* [Task objective] Revise the items below, from the one containing "brown circle: moved 9 px right, 3 px down" down to the one containing "yellow arrow: moved 7 px left, 3 px up", replacing "counterclockwise" with "anticlockwise" and changing nothing else. Give only those items.

* [Records to use]
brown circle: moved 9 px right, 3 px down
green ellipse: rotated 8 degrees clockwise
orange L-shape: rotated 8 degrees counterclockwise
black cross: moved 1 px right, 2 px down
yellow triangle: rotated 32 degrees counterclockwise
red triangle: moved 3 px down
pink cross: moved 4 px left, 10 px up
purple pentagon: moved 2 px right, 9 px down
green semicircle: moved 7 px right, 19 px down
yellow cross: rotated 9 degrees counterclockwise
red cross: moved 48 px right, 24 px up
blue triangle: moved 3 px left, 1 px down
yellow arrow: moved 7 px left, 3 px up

* * *

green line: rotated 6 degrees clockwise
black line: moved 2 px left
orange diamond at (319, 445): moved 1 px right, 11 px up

...

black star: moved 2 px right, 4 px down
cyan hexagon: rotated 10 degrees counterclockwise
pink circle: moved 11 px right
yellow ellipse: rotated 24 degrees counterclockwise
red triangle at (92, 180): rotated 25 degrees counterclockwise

* [Answer]
brown circle: moved 9 px right, 3 px down
green ellipse: rotated 8 degrees clockwise
orange L-shape: rotated 8 degrees anticlockwise
black cross: moved 1 px right, 2 px down
yellow triangle: rotated 32 degrees anticlockwise
red triangle: moved 3 px down
pink cross: moved 4 px left, 10 px up
purple pentagon: moved 2 px right, 9 px down
green semicircle: moved 7 px right, 19 px down
yellow cross: rotated 9 degrees anticlockwise
red cross: moved 48 px right, 24 px up
blue triangle: moved 3 px left, 1 px down
yellow arrow: moved 7 px left, 3 px up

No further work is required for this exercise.